— Task directions —
After locating the line with "red brick A1 level 2 -> red brick B3 level 1", retype it and every later line exactly, stopping at the end of the records.

— Given records —
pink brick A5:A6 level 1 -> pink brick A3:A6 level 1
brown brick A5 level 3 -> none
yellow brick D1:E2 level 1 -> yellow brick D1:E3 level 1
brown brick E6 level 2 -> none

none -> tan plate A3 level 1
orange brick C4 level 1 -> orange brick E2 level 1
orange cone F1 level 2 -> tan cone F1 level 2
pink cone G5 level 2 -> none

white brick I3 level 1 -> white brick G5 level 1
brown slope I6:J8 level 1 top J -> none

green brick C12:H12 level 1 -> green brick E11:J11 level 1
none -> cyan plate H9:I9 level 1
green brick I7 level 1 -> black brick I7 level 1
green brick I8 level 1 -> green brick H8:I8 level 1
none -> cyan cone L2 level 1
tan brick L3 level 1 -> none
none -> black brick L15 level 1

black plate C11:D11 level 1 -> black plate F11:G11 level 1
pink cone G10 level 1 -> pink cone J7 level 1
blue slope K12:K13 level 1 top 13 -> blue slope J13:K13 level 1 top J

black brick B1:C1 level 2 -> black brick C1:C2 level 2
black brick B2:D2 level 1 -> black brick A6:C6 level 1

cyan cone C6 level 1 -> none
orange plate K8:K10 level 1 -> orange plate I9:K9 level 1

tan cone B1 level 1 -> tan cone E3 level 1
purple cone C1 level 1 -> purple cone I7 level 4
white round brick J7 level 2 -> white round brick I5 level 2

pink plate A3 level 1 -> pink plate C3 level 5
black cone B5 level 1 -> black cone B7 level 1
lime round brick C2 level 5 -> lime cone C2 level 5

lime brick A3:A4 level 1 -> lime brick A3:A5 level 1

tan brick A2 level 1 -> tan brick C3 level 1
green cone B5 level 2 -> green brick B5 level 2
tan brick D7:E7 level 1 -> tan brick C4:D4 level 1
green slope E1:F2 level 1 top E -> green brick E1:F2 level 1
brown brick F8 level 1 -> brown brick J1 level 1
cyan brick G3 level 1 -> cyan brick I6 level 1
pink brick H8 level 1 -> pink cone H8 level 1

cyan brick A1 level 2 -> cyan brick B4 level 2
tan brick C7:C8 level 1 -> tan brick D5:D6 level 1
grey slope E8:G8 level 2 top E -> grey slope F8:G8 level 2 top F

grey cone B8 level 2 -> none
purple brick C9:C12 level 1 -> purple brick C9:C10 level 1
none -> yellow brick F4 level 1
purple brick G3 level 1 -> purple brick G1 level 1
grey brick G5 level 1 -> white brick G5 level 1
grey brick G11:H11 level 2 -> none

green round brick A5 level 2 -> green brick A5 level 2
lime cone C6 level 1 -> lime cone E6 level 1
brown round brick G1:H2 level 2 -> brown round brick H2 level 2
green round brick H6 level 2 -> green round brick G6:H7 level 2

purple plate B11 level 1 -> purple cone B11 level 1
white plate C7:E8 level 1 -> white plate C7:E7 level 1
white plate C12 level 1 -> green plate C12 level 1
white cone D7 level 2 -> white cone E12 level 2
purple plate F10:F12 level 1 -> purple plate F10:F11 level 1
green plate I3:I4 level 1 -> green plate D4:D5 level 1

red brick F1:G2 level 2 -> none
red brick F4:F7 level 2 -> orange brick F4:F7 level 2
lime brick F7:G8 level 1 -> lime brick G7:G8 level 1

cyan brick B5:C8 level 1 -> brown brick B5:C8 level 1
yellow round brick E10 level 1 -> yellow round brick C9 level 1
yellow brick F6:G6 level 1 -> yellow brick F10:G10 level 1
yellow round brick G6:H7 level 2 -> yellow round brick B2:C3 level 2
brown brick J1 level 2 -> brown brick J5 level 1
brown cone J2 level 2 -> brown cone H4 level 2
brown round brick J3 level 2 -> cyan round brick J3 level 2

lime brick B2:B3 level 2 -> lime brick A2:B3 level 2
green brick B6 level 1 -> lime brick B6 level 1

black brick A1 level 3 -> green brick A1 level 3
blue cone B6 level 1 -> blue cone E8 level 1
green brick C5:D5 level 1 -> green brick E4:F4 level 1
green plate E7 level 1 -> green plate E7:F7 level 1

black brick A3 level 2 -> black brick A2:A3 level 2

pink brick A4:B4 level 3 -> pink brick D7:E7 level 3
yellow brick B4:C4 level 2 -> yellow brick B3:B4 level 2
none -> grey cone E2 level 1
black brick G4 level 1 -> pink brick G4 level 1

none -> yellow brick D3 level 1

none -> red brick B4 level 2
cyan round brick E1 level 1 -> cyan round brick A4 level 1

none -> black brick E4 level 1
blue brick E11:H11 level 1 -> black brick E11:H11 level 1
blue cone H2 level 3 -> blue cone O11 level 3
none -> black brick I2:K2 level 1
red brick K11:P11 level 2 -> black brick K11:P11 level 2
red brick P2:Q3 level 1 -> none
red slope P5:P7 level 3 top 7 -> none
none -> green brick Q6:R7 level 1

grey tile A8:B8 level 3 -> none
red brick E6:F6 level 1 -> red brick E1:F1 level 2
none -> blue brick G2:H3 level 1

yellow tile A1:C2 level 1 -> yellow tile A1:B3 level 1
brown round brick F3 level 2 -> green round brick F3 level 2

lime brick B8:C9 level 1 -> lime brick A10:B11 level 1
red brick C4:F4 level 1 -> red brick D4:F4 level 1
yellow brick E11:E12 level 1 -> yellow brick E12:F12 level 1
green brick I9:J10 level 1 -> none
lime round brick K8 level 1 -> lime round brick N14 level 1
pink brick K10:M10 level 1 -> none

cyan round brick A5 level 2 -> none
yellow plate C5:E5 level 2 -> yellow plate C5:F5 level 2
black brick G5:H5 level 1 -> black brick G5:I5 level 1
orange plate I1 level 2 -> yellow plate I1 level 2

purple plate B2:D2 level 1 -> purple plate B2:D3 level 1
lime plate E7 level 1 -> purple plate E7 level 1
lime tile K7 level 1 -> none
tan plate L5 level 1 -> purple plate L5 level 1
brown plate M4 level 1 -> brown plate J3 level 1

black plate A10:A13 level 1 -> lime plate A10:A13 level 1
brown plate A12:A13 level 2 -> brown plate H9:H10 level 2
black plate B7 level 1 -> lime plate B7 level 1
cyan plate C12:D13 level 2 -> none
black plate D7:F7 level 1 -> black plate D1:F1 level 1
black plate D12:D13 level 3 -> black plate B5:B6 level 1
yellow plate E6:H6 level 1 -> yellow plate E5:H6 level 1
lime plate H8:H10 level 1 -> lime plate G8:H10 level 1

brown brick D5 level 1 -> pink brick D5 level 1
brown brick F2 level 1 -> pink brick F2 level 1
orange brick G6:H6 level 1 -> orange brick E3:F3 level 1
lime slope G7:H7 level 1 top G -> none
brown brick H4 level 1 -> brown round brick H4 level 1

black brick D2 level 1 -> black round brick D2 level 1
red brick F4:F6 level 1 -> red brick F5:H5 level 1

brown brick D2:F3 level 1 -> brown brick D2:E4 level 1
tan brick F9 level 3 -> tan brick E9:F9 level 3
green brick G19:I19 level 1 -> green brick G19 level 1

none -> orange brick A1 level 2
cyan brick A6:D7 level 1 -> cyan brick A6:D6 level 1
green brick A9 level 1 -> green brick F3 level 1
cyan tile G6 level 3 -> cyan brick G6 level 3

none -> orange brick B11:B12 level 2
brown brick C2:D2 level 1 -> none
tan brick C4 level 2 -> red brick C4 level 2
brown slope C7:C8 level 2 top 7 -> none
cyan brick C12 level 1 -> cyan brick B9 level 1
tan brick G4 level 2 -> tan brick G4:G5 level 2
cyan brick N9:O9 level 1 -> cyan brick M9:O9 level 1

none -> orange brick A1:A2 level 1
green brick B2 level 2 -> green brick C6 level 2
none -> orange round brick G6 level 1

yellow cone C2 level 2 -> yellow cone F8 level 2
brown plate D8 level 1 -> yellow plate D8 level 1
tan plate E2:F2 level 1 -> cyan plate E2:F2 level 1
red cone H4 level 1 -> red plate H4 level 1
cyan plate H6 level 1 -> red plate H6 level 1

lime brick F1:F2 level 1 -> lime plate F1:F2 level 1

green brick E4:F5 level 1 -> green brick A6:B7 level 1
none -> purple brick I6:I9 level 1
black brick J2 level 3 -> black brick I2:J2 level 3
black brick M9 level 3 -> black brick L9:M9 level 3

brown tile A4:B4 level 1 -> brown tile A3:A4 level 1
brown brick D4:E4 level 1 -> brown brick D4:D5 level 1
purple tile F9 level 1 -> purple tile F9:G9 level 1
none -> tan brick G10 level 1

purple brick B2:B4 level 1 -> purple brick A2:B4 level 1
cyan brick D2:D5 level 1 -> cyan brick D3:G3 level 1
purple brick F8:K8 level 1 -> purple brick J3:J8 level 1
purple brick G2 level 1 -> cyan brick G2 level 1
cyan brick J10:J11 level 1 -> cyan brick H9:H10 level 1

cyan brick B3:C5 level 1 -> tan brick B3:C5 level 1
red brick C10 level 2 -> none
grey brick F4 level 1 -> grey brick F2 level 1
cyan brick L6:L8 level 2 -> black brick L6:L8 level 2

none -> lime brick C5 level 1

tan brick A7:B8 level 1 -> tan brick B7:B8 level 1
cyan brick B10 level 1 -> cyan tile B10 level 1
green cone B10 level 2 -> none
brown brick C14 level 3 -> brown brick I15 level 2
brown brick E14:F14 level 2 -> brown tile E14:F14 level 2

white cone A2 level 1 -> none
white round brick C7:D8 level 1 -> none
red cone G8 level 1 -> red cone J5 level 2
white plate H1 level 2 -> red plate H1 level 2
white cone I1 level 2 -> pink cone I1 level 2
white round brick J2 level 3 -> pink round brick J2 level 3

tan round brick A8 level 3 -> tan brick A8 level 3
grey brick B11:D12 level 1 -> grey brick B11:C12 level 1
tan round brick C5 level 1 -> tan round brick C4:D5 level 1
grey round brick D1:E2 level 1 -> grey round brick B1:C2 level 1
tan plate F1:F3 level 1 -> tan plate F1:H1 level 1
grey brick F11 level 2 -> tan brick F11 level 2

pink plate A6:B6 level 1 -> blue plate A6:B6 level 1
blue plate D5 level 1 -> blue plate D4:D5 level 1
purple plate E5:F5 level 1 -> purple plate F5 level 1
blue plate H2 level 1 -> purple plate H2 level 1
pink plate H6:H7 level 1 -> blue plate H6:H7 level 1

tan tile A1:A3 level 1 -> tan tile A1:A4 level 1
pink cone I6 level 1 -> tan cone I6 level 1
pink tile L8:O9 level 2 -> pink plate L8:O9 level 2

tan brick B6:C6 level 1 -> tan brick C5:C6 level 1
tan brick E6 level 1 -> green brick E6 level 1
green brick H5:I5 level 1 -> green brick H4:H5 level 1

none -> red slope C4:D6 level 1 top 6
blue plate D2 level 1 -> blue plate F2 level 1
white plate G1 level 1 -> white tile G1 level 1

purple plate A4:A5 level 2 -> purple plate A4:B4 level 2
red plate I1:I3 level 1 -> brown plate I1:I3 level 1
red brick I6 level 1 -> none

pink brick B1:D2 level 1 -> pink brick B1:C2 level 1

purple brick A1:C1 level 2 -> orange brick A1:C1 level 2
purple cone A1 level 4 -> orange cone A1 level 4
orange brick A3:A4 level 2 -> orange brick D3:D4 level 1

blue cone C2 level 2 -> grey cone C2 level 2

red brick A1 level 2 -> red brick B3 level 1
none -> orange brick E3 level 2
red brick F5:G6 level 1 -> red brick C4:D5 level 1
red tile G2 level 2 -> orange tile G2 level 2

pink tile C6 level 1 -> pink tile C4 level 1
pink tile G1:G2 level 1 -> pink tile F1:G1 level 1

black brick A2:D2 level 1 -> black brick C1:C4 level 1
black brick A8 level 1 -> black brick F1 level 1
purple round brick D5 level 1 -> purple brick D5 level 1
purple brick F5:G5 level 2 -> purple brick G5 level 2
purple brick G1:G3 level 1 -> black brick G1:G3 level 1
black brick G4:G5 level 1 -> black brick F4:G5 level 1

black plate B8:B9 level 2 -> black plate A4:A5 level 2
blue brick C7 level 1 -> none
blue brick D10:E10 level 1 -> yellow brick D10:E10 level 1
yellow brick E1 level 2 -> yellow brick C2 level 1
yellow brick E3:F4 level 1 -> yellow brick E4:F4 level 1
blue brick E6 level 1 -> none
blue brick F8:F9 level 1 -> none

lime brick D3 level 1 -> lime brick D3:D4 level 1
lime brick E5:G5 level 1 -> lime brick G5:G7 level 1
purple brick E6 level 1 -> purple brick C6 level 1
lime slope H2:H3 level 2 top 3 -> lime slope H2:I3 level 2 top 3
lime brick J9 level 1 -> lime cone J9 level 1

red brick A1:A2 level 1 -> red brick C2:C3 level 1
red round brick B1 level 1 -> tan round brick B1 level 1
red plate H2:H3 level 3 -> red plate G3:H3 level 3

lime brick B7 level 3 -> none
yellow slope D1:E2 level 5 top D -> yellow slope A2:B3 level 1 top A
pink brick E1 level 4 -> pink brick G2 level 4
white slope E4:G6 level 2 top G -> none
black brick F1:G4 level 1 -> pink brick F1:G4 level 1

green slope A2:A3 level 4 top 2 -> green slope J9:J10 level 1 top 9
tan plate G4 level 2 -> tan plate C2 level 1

— Your solution —
red brick A1 level 2 -> red brick B3 level 1
none -> orange brick E3 level 2
red brick F5:G6 level 1 -> red brick C4:D5 level 1
red tile G2 level 2 -> orange tile G2 level 2

pink tile C6 level 1 -> pink tile C4 level 1
pink tile G1:G2 level 1 -> pink tile F1:G1 level 1

black brick A2:D2 level 1 -> black brick C1:C4 level 1
black brick A8 level 1 -> black brick F1 level 1
purple round brick D5 level 1 -> purple brick D5 level 1
purple brick F5:G5 level 2 -> purple brick G5 level 2
purple brick G1:G3 level 1 -> black brick G1:G3 level 1
black brick G4:G5 level 1 -> black brick F4:G5 level 1

black plate B8:B9 level 2 -> black plate A4:A5 level 2
blue brick C7 level 1 -> none
blue brick D10:E10 level 1 -> yellow brick D10:E10 level 1
yellow brick E1 level 2 -> yellow brick C2 level 1
yellow brick E3:F4 level 1 -> yellow brick E4:F4 level 1
blue brick E6 level 1 -> none
blue brick F8:F9 level 1 -> none

lime brick D3 level 1 -> lime brick D3:D4 level 1
lime brick E5:G5 level 1 -> lime brick G5:G7 level 1
purple brick E6 level 1 -> purple brick C6 level 1
lime slope H2:H3 level 2 top 3 -> lime slope H2:I3 level 2 top 3
lime brick J9 level 1 -> lime cone J9 level 1

red brick A1:A2 level 1 -> red brick C2:C3 level 1
red round brick B1 level 1 -> tan round brick B1 level 1
red plate H2:H3 level 3 -> red plate G3:H3 level 3

lime brick B7 level 3 -> none
yellow slope D1:E2 level 5 top D -> yellow slope A2:B3 level 1 top A
pink brick E1 level 4 -> pink brick G2 level 4
white slope E4:G6 level 2 top G -> none
black brick F1:G4 level 1 -> pink brick F1:G4 level 1

green slope A2:A3 level 4 top 2 -> green slope J9:J10 level 1 top 9
tan plate G4 level 2 -> tan plate C2 level 1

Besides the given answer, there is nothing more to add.